• [WHAT YOU NEED TO DO]:
Every record here must be set down once more, precisely as it reads.

BEGIN

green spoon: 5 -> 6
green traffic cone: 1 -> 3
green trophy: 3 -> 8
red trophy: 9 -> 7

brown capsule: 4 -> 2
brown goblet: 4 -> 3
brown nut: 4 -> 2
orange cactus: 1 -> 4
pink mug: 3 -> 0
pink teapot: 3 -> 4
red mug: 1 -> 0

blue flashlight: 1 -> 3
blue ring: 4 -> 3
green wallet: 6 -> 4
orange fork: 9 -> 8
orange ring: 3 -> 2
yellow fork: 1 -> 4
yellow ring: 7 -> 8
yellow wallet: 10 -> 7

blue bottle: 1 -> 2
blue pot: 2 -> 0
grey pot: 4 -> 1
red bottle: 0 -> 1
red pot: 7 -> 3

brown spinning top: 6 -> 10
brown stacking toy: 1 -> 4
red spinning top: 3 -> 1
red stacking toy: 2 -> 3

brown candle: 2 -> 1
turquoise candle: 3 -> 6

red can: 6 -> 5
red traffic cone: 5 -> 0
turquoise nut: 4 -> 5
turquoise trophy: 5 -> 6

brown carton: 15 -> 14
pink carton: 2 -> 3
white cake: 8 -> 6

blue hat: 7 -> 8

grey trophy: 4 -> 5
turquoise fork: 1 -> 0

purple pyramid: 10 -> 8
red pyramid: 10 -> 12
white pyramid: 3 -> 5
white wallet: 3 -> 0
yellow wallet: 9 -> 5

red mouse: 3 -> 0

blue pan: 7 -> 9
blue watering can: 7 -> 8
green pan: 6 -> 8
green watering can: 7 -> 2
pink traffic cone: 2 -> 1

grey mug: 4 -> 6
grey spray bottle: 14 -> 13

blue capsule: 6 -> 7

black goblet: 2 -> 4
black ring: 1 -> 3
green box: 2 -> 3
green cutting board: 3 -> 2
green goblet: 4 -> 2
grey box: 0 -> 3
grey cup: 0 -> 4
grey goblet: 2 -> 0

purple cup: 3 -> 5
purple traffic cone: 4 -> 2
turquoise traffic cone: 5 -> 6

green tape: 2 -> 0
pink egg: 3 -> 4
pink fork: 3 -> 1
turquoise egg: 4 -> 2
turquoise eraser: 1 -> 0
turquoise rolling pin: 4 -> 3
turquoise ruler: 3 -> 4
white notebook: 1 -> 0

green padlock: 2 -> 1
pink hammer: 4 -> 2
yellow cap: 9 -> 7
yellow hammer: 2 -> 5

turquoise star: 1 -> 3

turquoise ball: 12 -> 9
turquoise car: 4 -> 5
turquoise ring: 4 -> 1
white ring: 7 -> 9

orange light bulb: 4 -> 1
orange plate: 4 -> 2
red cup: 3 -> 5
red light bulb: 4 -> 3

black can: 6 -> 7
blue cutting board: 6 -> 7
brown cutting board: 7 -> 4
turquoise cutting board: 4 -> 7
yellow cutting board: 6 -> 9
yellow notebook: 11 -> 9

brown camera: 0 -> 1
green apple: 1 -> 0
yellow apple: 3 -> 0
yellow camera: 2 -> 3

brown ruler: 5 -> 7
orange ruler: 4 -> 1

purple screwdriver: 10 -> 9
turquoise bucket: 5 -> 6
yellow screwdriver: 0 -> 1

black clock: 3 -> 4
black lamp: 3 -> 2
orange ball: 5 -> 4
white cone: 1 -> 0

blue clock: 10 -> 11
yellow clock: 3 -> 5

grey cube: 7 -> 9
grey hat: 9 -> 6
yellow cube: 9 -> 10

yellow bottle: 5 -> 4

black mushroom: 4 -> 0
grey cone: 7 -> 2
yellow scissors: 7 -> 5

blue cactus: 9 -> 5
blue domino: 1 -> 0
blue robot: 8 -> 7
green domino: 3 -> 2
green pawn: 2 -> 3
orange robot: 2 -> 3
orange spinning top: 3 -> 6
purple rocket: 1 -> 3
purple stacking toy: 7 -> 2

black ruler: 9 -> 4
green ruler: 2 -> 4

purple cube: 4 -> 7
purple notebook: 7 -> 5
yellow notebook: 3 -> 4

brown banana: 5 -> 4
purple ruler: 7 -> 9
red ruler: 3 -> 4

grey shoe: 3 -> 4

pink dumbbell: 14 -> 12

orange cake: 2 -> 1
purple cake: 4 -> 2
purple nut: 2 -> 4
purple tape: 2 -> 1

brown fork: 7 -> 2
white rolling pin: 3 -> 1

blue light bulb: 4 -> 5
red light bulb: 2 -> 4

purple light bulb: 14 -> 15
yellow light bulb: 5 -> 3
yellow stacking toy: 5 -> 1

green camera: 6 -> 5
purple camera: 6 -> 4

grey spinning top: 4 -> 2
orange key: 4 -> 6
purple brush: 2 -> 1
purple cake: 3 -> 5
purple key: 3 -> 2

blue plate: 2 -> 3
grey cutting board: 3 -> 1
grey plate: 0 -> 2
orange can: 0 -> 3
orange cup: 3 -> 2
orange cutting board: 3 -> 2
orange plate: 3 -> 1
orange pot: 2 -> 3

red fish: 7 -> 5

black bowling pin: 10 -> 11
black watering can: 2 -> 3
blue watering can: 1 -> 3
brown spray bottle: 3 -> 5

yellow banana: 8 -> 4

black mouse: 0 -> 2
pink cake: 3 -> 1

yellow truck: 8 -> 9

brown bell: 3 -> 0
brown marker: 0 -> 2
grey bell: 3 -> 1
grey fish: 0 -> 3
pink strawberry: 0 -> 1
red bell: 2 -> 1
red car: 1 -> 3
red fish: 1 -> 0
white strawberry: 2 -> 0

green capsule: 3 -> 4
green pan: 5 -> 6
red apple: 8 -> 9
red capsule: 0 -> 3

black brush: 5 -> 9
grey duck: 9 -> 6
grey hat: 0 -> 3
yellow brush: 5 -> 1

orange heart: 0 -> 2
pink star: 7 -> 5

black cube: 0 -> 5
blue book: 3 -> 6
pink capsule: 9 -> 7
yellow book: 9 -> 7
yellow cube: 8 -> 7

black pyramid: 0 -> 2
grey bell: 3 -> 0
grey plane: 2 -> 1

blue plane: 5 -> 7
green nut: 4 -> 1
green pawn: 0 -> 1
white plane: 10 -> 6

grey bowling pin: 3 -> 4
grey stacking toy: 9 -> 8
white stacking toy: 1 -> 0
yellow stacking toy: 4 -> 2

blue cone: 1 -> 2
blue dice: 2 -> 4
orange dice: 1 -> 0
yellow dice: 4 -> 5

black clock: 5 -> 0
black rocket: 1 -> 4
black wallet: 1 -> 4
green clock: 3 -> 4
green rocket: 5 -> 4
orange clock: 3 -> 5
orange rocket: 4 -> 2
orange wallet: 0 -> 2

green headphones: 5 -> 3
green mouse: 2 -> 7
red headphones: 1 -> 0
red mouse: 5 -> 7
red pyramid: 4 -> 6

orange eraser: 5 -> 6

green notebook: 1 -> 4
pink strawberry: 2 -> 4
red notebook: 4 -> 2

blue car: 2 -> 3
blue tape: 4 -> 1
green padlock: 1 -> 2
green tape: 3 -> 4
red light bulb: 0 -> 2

END

• [ANSWER SECTION]:
green spoon: 5 -> 6
green traffic cone: 1 -> 3
green trophy: 3 -> 8
red trophy: 9 -> 7

brown capsule: 4 -> 2
brown goblet: 4 -> 3
brown nut: 4 -> 2
orange cactus: 1 -> 4
pink mug: 3 -> 0
pink teapot: 3 -> 4
red mug: 1 -> 0

blue flashlight: 1 -> 3
blue ring: 4 -> 3
green wallet: 6 -> 4
orange fork: 9 -> 8
orange ring: 3 -> 2
yellow fork: 1 -> 4
yellow ring: 7 -> 8
yellow wallet: 10 -> 7

blue bottle: 1 -> 2
blue pot: 2 -> 0
grey pot: 4 -> 1
red bottle: 0 -> 1
red pot: 7 -> 3

brown spinning top: 6 -> 10
brown stacking toy: 1 -> 4
red spinning top: 3 -> 1
red stacking toy: 2 -> 3

brown candle: 2 -> 1
turquoise candle: 3 -> 6

red can: 6 -> 5
red traffic cone: 5 -> 0
turquoise nut: 4 -> 5
turquoise trophy: 5 -> 6

brown carton: 15 -> 14
pink carton: 2 -> 3
white cake: 8 -> 6

blue hat: 7 -> 8

grey trophy: 4 -> 5
turquoise fork: 1 -> 0

purple pyramid: 10 -> 8
red pyramid: 10 -> 12
white pyramid: 3 -> 5
white wallet: 3 -> 0
yellow wallet: 9 -> 5

red mouse: 3 -> 0

blue pan: 7 -> 9
blue watering can: 7 -> 8
green pan: 6 -> 8
green watering can: 7 -> 2
pink traffic cone: 2 -> 1

grey mug: 4 -> 6
grey spray bottle: 14 -> 13

blue capsule: 6 -> 7

black goblet: 2 -> 4
black ring: 1 -> 3
green box: 2 -> 3
green cutting board: 3 -> 2
green goblet: 4 -> 2
grey box: 0 -> 3
grey cup: 0 -> 4
grey goblet: 2 -> 0

purple cup: 3 -> 5
purple traffic cone: 4 -> 2
turquoise traffic cone: 5 -> 6

green tape: 2 -> 0
pink egg: 3 -> 4
pink fork: 3 -> 1
turquoise egg: 4 -> 2
turquoise eraser: 1 -> 0
turquoise rolling pin: 4 -> 3
turquoise ruler: 3 -> 4
white notebook: 1 -> 0

green padlock: 2 -> 1
pink hammer: 4 -> 2
yellow cap: 9 -> 7
yellow hammer: 2 -> 5

turquoise star: 1 -> 3

turquoise ball: 12 -> 9
turquoise car: 4 -> 5
turquoise ring: 4 -> 1
white ring: 7 -> 9

orange light bulb: 4 -> 1
orange plate: 4 -> 2
red cup: 3 -> 5
red light bulb: 4 -> 3

black can: 6 -> 7
blue cutting board: 6 -> 7
brown cutting board: 7 -> 4
turquoise cutting board: 4 -> 7
yellow cutting board: 6 -> 9
yellow notebook: 11 -> 9

brown camera: 0 -> 1
green apple: 1 -> 0
yellow apple: 3 -> 0
yellow camera: 2 -> 3

brown ruler: 5 -> 7
orange ruler: 4 -> 1

purple screwdriver: 10 -> 9
turquoise bucket: 5 -> 6
yellow screwdriver: 0 -> 1

black clock: 3 -> 4
black lamp: 3 -> 2
orange ball: 5 -> 4
white cone: 1 -> 0

blue clock: 10 -> 11
yellow clock: 3 -> 5

grey cube: 7 -> 9
grey hat: 9 -> 6
yellow cube: 9 -> 10

yellow bottle: 5 -> 4

black mushroom: 4 -> 0
grey cone: 7 -> 2
yellow scissors: 7 -> 5

blue cactus: 9 -> 5
blue domino: 1 -> 0
blue robot: 8 -> 7
green domino: 3 -> 2
green pawn: 2 -> 3
orange robot: 2 -> 3
orange spinning top: 3 -> 6
purple rocket: 1 -> 3
purple stacking toy: 7 -> 2

black ruler: 9 -> 4
green ruler: 2 -> 4

purple cube: 4 -> 7
purple notebook: 7 -> 5
yellow notebook: 3 -> 4

brown banana: 5 -> 4
purple ruler: 7 -> 9
red ruler: 3 -> 4

grey shoe: 3 -> 4

pink dumbbell: 14 -> 12

orange cake: 2 -> 1
purple cake: 4 -> 2
purple nut: 2 -> 4
purple tape: 2 -> 1

brown fork: 7 -> 2
white rolling pin: 3 -> 1

blue light bulb: 4 -> 5
red light bulb: 2 -> 4

purple light bulb: 14 -> 15
yellow light bulb: 5 -> 3
yellow stacking toy: 5 -> 1

green camera: 6 -> 5
purple camera: 6 -> 4

grey spinning top: 4 -> 2
orange key: 4 -> 6
purple brush: 2 -> 1
purple cake: 3 -> 5
purple key: 3 -> 2

blue plate: 2 -> 3
grey cutting board: 3 -> 1
grey plate: 0 -> 2
orange can: 0 -> 3
orange cup: 3 -> 2
orange cutting board: 3 -> 2
orange plate: 3 -> 1
orange pot: 2 -> 3

red fish: 7 -> 5

black bowling pin: 10 -> 11
black watering can: 2 -> 3
blue watering can: 1 -> 3
brown spray bottle: 3 -> 5

yellow banana: 8 -> 4

black mouse: 0 -> 2
pink cake: 3 -> 1

yellow truck: 8 -> 9

brown bell: 3 -> 0
brown marker: 0 -> 2
grey bell: 3 -> 1
grey fish: 0 -> 3
pink strawberry: 0 -> 1
red bell: 2 -> 1
red car: 1 -> 3
red fish: 1 -> 0
white strawberry: 2 -> 0

green capsule: 3 -> 4
green pan: 5 -> 6
red apple: 8 -> 9
red capsule: 0 -> 3

black brush: 5 -> 9
grey duck: 9 -> 6
grey hat: 0 -> 3
yellow brush: 5 -> 1

orange heart: 0 -> 2
pink star: 7 -> 5

black cube: 0 -> 5
blue book: 3 -> 6
pink capsule: 9 -> 7
yellow book: 9 -> 7
yellow cube: 8 -> 7

black pyramid: 0 -> 2
grey bell: 3 -> 0
grey plane: 2 -> 1

blue plane: 5 -> 7
green nut: 4 -> 1
green pawn: 0 -> 1
white plane: 10 -> 6

grey bowling pin: 3 -> 4
grey stacking toy: 9 -> 8
white stacking toy: 1 -> 0
yellow stacking toy: 4 -> 2

blue cone: 1 -> 2
blue dice: 2 -> 4
orange dice: 1 -> 0
yellow dice: 4 -> 5

black clock: 5 -> 0
black rocket: 1 -> 4
black wallet: 1 -> 4
green clock: 3 -> 4
green rocket: 5 -> 4
orange clock: 3 -> 5
orange rocket: 4 -> 2
orange wallet: 0 -> 2

green headphones: 5 -> 3
green mouse: 2 -> 7
red headphones: 1 -> 0
red mouse: 5 -> 7
red pyramid: 4 -> 6

orange eraser: 5 -> 6

green notebook: 1 -> 4
pink strawberry: 2 -> 4
red notebook: 4 -> 2

blue car: 2 -> 3
blue tape: 4 -> 1
green padlock: 1 -> 2
green tape: 3 -> 4
red light bulb: 0 -> 2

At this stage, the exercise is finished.